Data ->
-------------------------

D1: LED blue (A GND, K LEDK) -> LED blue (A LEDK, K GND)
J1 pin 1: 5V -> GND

-------------------------

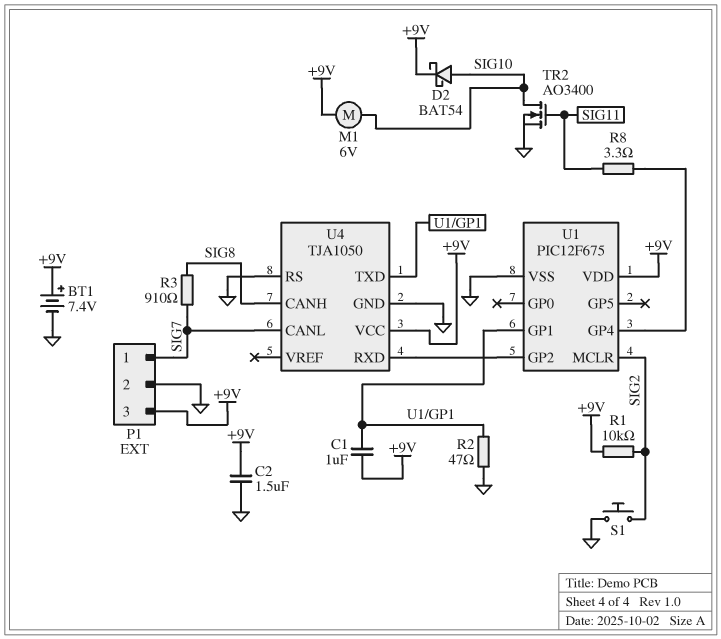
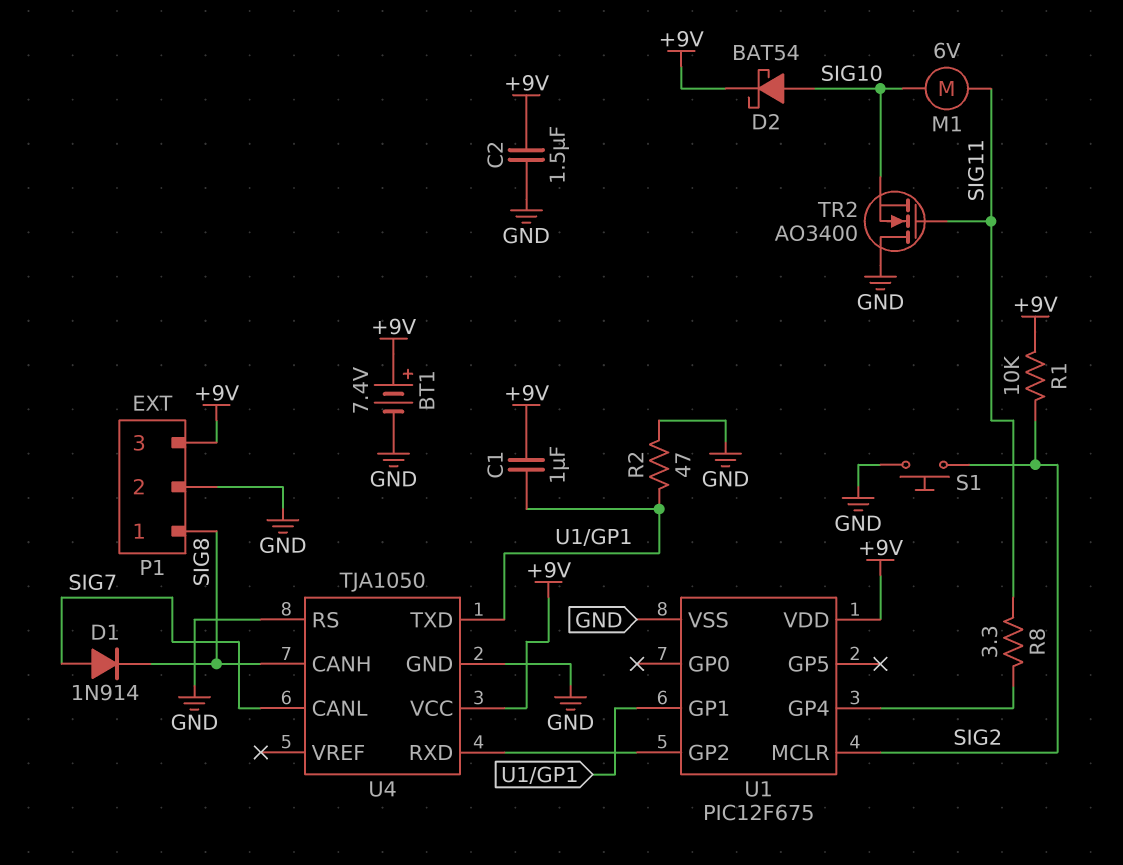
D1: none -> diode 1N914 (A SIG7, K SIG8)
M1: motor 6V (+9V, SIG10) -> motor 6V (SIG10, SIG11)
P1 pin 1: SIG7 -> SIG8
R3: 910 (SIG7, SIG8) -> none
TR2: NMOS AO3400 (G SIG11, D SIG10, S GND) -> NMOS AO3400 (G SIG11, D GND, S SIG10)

-------------------------

Task goal -> Once you find the line with "P1 pin 1: SIG7 -> SIG8" above, print it and every line after it up to and including the line with "TR2: NMOS AO3400", exactly as written and nothing else.

Answer ->
P1 pin 1: SIG7 -> SIG8
R3: 910 (SIG7, SIG8) -> none
TR2: NMOS AO3400 (G SIG11, D SIG10, S GND) -> NMOS AO3400 (G SIG11, D GND, S SIG10)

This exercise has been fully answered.